[Version comparison data]
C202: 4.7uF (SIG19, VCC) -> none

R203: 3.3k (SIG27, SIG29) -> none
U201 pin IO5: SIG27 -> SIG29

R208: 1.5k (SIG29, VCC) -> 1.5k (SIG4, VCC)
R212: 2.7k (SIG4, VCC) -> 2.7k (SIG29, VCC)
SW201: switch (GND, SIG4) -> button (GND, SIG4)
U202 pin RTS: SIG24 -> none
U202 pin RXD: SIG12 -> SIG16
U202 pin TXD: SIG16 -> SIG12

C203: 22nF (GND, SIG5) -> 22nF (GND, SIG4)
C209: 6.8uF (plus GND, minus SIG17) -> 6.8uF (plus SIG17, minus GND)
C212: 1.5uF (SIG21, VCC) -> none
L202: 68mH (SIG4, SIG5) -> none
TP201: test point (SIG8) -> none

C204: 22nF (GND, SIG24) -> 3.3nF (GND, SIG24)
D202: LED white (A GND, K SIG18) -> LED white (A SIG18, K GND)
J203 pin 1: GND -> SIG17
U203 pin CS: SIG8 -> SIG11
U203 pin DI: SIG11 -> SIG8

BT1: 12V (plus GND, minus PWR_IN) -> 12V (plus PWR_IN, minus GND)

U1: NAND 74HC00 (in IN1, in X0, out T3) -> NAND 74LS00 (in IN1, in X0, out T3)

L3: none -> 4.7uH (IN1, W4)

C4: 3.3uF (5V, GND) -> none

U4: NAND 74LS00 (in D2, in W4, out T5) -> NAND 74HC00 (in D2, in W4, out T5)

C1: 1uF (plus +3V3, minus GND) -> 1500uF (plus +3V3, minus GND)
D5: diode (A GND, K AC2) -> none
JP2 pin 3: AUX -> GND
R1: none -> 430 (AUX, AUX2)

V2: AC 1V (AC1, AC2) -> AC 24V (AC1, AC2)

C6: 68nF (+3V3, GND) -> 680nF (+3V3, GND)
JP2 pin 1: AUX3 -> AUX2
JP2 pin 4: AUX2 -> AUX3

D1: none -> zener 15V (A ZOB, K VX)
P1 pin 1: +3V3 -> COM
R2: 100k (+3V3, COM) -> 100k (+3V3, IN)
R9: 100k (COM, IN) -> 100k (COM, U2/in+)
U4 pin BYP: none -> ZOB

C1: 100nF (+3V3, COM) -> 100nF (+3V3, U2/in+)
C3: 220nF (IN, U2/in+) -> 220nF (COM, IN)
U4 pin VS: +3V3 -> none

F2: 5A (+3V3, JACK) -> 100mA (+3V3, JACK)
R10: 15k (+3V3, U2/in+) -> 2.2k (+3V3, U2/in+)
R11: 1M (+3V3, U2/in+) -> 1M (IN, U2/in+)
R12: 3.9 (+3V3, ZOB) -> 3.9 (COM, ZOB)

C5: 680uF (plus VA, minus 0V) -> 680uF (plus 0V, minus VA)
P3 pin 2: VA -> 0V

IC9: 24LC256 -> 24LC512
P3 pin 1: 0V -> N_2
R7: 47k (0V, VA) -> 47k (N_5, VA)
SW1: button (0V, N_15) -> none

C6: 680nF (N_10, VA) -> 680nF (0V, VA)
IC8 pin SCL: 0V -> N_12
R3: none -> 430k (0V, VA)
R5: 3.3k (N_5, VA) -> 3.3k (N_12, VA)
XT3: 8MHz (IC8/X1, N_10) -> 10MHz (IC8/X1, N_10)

* Problem details:
Above are the records; report each line in them that includes the word "NAND".

* Response for this exercise:
U1: NAND 74HC00 (in IN1, in X0, out T3) -> NAND 74LS00 (in IN1, in X0, out T3)
U4: NAND 74LS00 (in D2, in W4, out T5) -> NAND 74HC00 (in D2, in W4, out T5)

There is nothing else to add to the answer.